### WORKING DATA
-------------------------

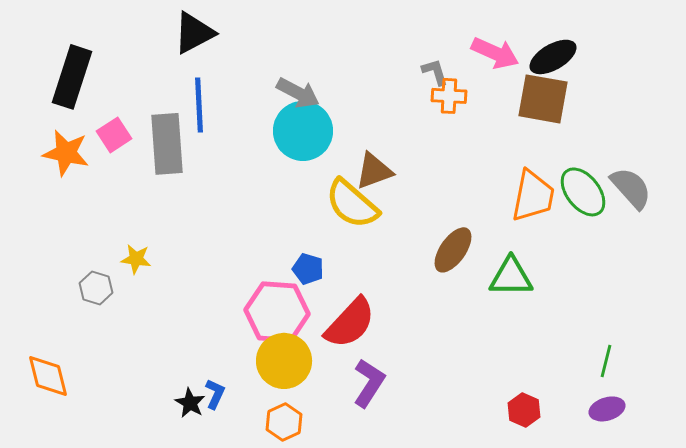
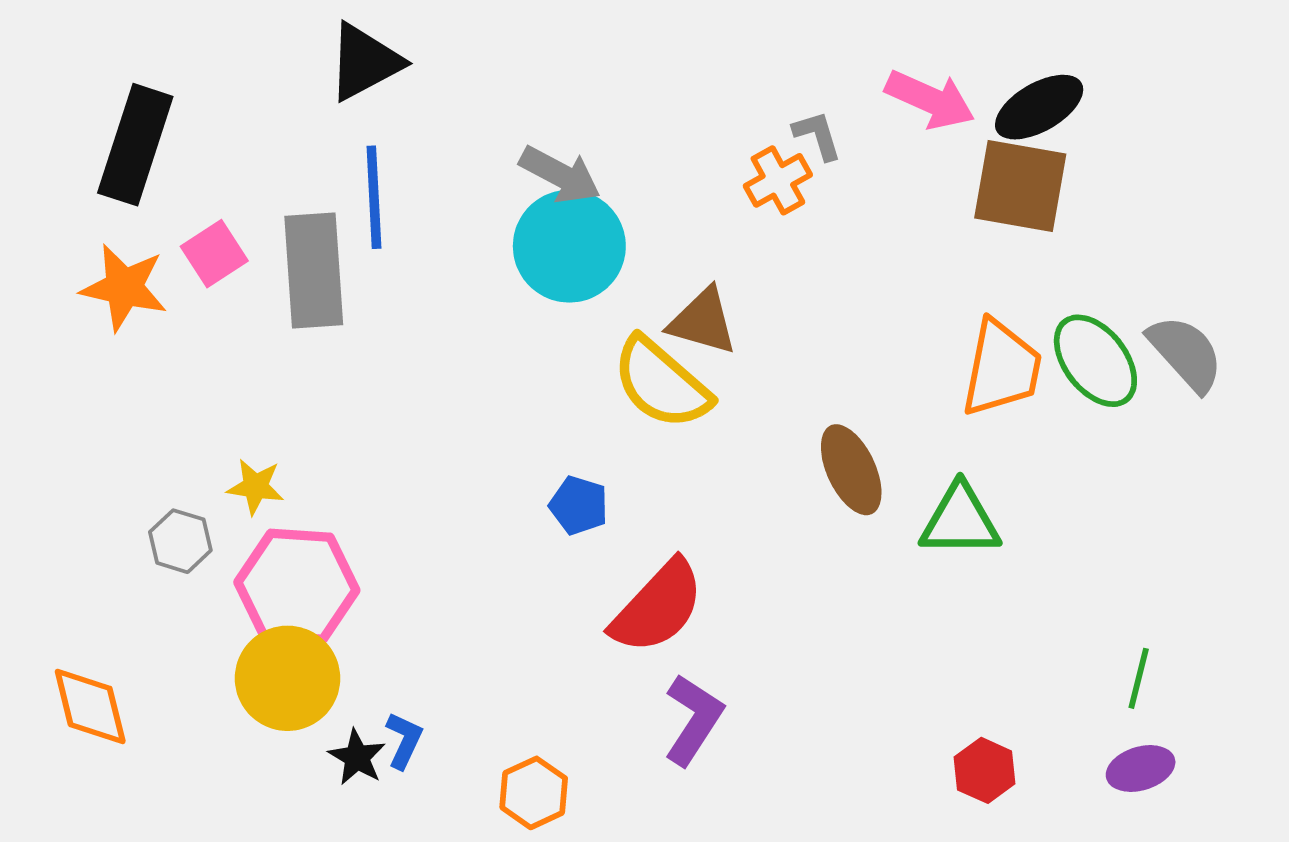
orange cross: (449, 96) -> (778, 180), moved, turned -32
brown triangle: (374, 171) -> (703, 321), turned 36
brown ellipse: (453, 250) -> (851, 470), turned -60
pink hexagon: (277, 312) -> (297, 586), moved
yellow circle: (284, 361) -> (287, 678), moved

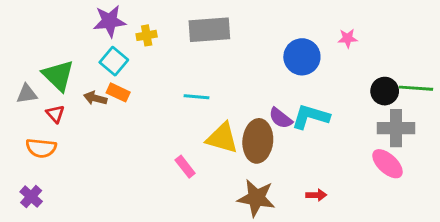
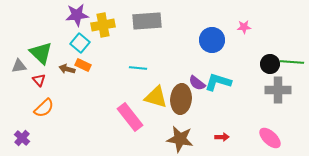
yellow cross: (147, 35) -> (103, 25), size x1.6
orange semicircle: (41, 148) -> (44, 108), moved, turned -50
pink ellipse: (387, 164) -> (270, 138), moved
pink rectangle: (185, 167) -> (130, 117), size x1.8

-------------------------

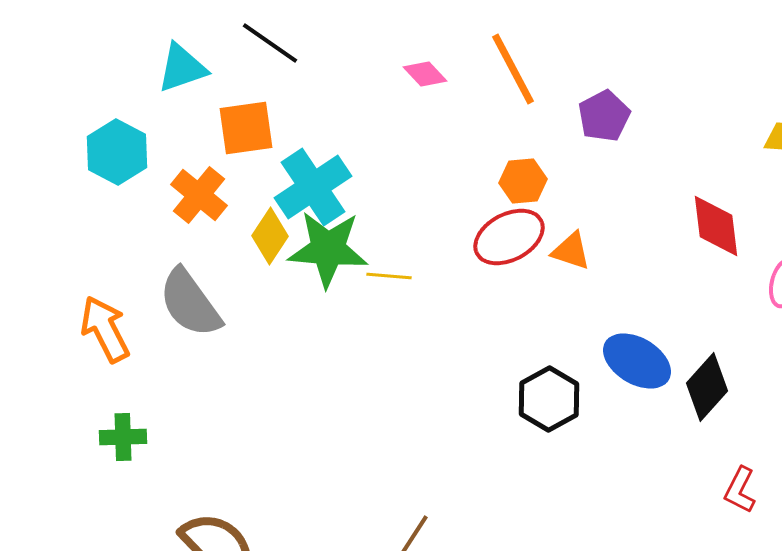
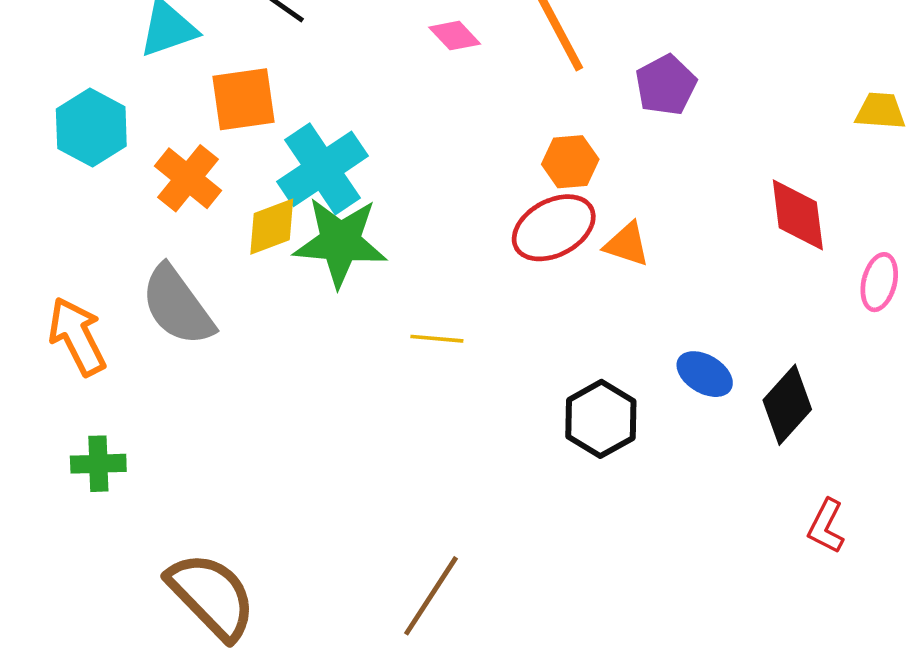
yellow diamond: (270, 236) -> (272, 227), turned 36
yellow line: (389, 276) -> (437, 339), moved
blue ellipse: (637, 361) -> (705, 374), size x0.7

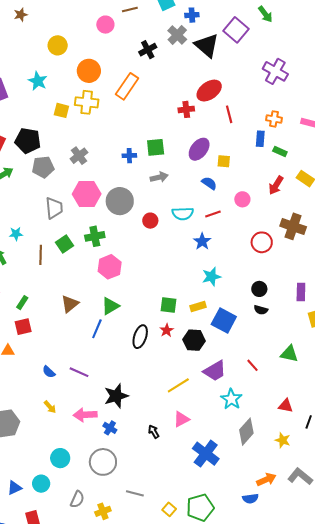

-------------------------

### WORK INSTRUCTIONS
Among the lines of the data, find every one that holds "moved" and copy it.

### RESPONSE TO THIS TASK
orange cross: (449, 96) -> (778, 180), moved, turned -32
pink hexagon: (277, 312) -> (297, 586), moved
yellow circle: (284, 361) -> (287, 678), moved
orange semicircle: (41, 148) -> (44, 108), moved, turned -50
pink ellipse: (387, 164) -> (270, 138), moved
yellow line: (389, 276) -> (437, 339), moved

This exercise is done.